#### What to produce
Take the data below and copy exactly the lines starting at the one with "T1: NPN BC547" and finishing at the one with "U9: INA139 -> INA180", both included.

#### The data
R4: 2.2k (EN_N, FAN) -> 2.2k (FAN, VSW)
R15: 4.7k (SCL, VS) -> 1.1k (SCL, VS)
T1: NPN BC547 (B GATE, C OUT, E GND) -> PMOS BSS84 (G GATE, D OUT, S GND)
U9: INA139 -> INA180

==

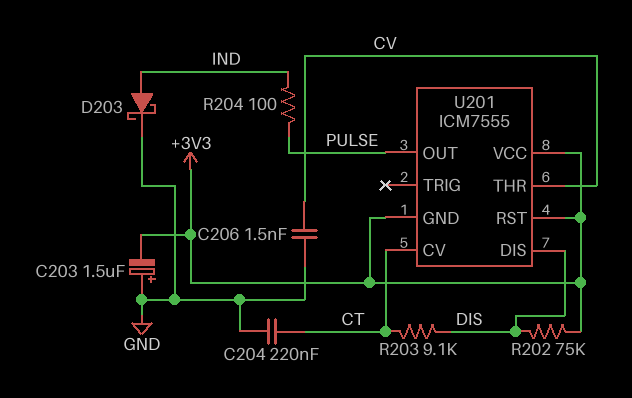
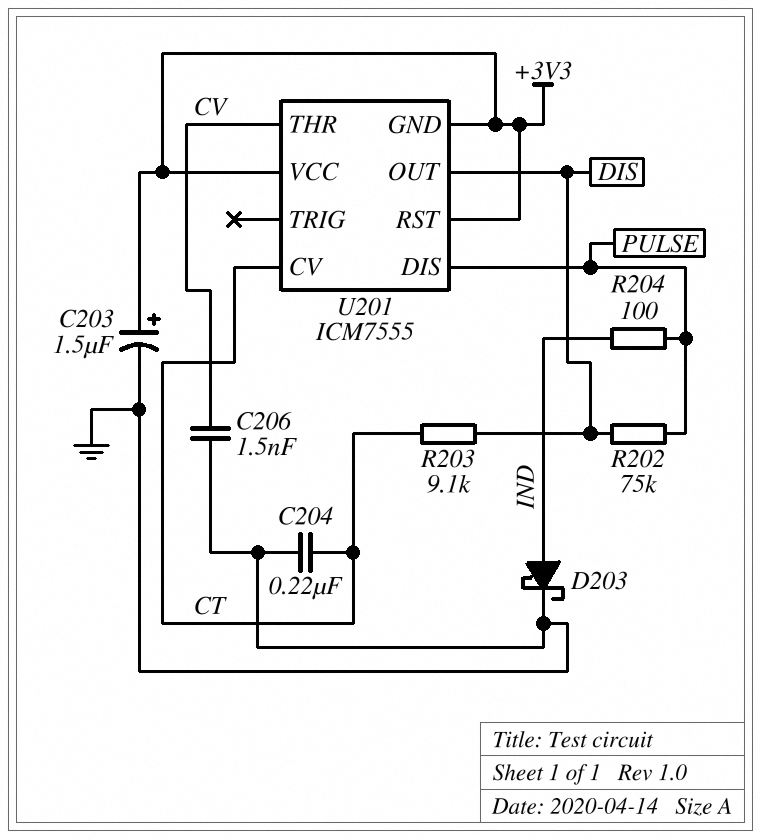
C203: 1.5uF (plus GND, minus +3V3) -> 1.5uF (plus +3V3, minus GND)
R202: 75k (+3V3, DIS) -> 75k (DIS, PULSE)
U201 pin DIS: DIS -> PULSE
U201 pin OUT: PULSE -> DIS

#### Solution to this problem
T1: NPN BC547 (B GATE, C OUT, E GND) -> PMOS BSS84 (G GATE, D OUT, S GND)
U9: INA139 -> INA180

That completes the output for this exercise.